Action item
Your copy of the entries must be exact, and it must not include the pictures.
↓↓↓
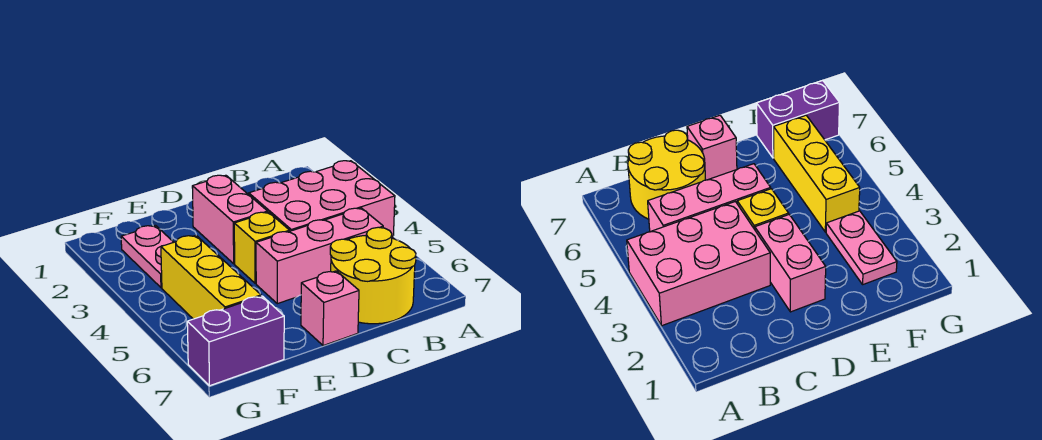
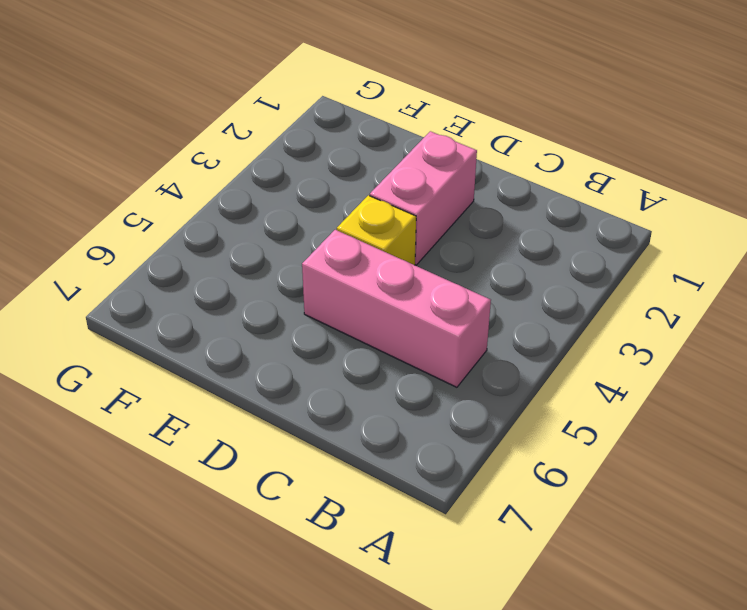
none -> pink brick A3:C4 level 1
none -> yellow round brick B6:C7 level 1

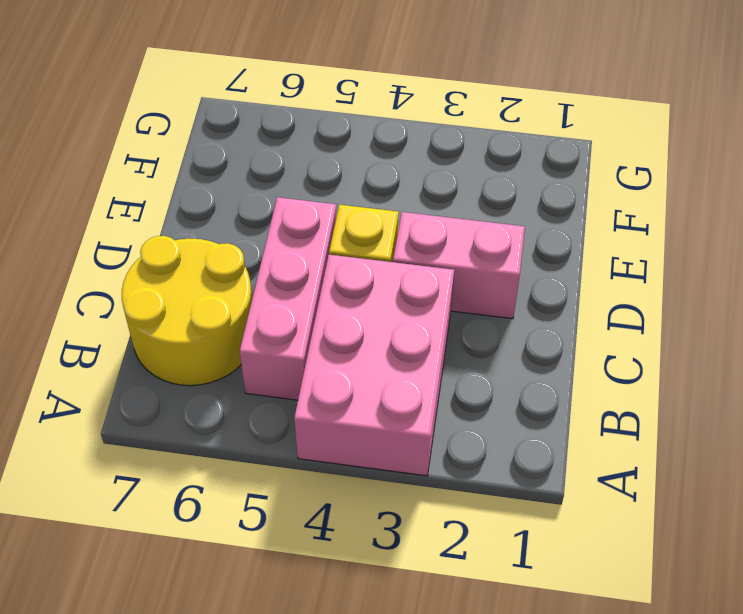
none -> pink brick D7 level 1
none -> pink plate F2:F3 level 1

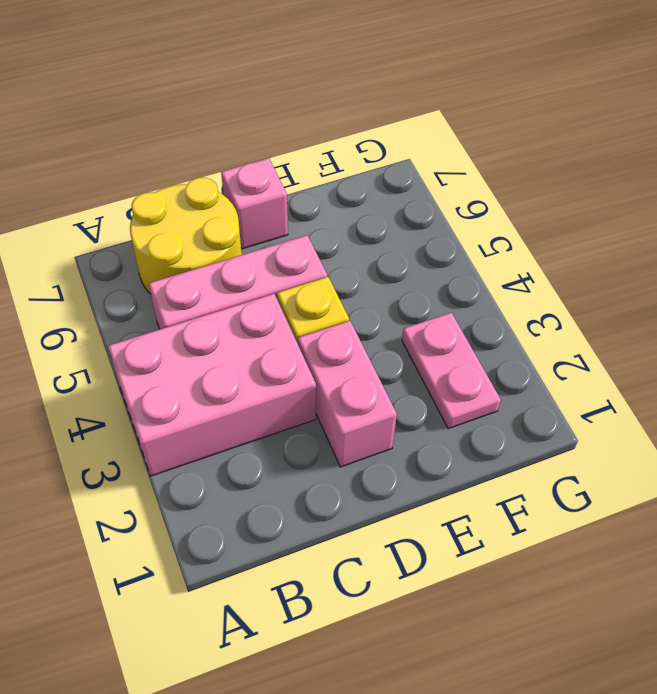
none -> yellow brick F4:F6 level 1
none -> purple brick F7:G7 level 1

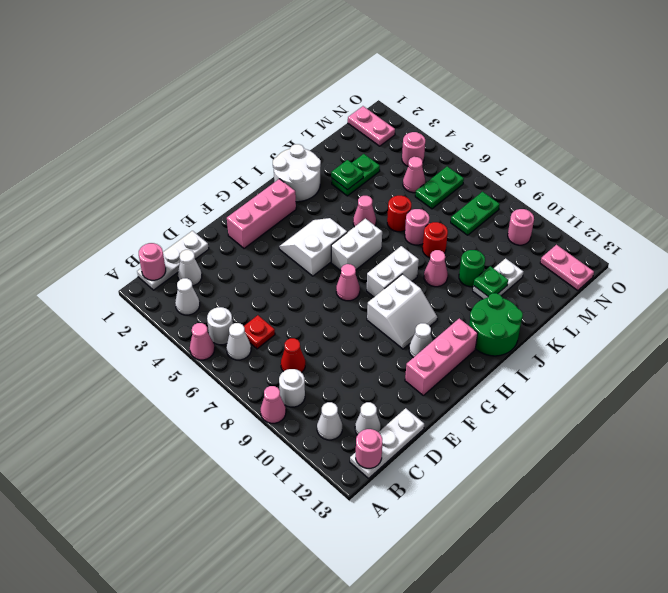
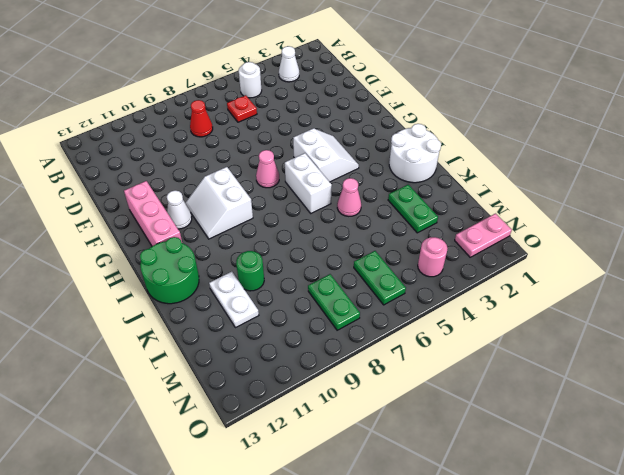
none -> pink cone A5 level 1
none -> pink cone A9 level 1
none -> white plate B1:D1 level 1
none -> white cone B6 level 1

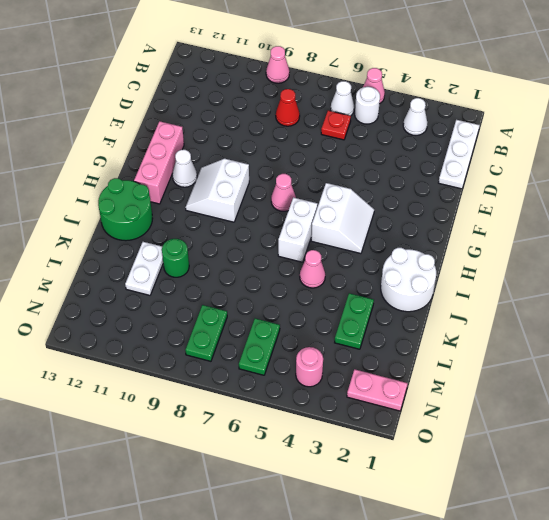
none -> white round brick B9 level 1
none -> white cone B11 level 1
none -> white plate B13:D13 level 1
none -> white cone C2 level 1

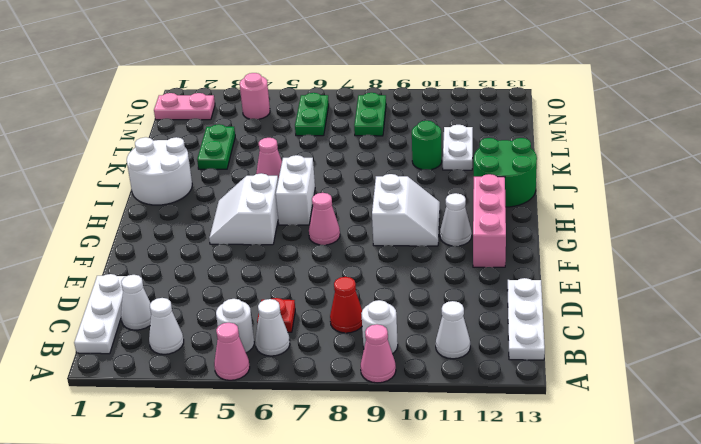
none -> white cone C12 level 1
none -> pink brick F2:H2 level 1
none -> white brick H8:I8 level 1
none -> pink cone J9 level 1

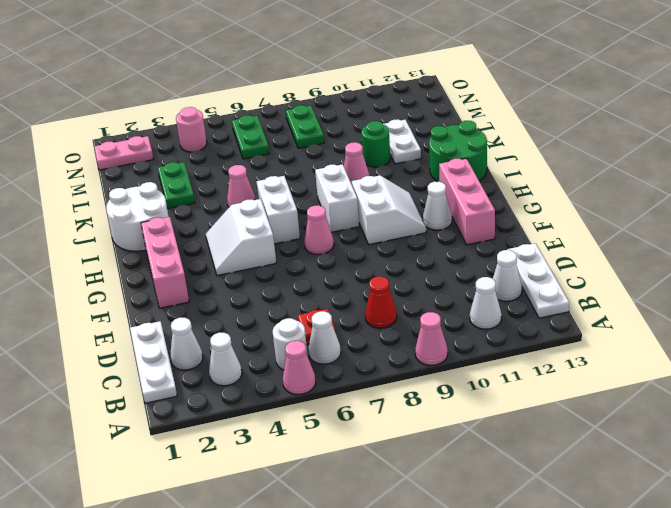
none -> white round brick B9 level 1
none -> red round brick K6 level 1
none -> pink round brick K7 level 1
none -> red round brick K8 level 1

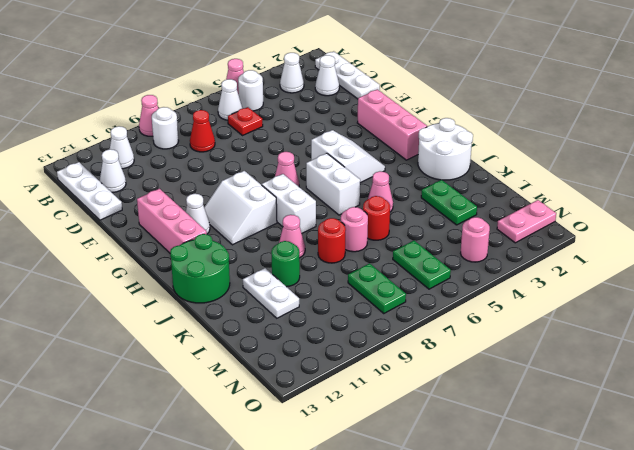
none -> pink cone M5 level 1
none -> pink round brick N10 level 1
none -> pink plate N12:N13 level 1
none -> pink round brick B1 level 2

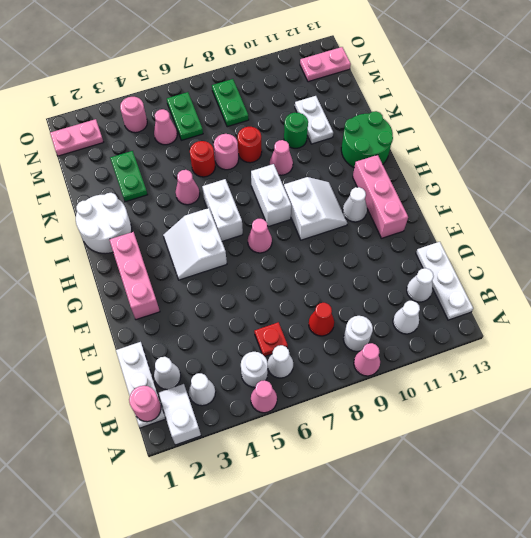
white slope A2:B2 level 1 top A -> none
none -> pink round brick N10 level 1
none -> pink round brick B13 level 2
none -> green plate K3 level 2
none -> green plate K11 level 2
↑↑↑
Result for this task
none -> pink brick A3:C4 level 1
none -> yellow round brick B6:C7 level 1

none -> pink brick D7 level 1
none -> pink plate F2:F3 level 1

none -> yellow brick F4:F6 level 1
none -> purple brick F7:G7 level 1

none -> pink cone A5 level 1
none -> pink cone A9 level 1
none -> white plate B1:D1 level 1
none -> white cone B6 level 1

none -> white round brick B9 level 1
none -> white cone B11 level 1
none -> white plate B13:D13 level 1
none -> white cone C2 level 1

none -> white cone C12 level 1
none -> pink brick F2:H2 level 1
none -> white brick H8:I8 level 1
none -> pink cone J9 level 1

none -> white round brick B9 level 1
none -> red round brick K6 level 1
none -> pink round brick K7 level 1
none -> red round brick K8 level 1

none -> pink cone M5 level 1
none -> pink round brick N10 level 1
none -> pink plate N12:N13 level 1
none -> pink round brick B1 level 2

white slope A2:B2 level 1 top A -> none
none -> pink round brick N10 level 1
none -> pink round brick B13 level 2
none -> green plate K3 level 2
none -> green plate K11 level 2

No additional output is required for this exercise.